● **About this exercise**: Across the following data, state how many lines include the word "switch". Provide the number alone.

Input data below:

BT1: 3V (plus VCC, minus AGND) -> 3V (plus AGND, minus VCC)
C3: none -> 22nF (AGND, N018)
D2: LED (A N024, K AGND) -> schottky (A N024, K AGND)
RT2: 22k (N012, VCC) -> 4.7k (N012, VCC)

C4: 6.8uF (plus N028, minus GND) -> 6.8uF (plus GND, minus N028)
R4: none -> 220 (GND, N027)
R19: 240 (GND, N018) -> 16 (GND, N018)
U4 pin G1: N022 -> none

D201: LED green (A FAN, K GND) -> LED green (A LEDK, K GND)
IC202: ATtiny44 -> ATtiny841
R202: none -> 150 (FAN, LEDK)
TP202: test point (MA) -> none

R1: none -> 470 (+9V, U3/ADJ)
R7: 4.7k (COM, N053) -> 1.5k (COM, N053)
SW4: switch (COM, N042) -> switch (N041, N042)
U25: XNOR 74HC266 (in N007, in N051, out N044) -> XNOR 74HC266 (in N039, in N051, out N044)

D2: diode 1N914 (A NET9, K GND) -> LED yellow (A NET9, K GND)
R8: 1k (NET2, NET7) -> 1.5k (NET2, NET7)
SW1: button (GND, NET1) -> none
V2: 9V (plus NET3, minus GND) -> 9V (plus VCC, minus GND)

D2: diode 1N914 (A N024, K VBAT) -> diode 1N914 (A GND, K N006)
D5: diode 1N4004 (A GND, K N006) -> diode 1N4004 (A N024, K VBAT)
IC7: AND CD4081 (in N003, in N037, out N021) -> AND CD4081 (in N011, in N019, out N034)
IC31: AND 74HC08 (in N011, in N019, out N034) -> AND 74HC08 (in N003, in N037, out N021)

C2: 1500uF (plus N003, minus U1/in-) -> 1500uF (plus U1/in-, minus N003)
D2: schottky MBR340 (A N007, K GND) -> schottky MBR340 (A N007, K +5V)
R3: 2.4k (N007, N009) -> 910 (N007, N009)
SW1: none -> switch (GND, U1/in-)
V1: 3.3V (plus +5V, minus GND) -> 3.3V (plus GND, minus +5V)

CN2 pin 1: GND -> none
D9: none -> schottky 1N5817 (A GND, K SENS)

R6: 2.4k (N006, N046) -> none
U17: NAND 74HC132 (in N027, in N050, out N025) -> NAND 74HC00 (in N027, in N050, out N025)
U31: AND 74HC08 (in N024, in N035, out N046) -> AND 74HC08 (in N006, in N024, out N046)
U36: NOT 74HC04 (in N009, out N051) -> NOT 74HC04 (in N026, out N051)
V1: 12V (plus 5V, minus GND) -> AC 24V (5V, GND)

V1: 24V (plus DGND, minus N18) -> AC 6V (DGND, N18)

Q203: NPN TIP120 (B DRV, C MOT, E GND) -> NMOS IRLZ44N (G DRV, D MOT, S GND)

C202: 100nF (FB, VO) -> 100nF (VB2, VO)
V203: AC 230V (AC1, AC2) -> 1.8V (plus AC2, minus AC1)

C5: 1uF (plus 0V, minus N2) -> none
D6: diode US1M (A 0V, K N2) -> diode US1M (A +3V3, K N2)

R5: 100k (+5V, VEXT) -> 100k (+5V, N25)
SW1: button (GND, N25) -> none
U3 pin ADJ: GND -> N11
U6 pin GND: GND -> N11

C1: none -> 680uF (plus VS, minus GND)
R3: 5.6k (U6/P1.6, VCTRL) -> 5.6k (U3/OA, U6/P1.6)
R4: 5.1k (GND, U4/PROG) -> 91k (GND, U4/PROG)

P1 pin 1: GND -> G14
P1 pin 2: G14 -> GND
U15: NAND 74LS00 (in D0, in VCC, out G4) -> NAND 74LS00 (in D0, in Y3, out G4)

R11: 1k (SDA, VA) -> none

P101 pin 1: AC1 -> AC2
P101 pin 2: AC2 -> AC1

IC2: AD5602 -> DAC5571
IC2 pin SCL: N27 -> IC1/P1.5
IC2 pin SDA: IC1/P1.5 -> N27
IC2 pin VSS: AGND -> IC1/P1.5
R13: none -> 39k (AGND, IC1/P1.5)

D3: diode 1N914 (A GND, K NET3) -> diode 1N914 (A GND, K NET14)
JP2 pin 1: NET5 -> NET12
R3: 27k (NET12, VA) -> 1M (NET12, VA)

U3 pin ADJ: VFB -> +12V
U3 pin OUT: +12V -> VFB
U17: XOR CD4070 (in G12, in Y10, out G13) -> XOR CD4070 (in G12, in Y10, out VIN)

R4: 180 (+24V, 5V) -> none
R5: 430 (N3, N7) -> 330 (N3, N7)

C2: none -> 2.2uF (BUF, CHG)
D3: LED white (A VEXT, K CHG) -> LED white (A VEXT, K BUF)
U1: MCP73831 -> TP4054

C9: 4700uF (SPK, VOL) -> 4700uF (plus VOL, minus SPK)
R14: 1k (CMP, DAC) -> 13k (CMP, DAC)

End of Input data.

● **Answer below**: 2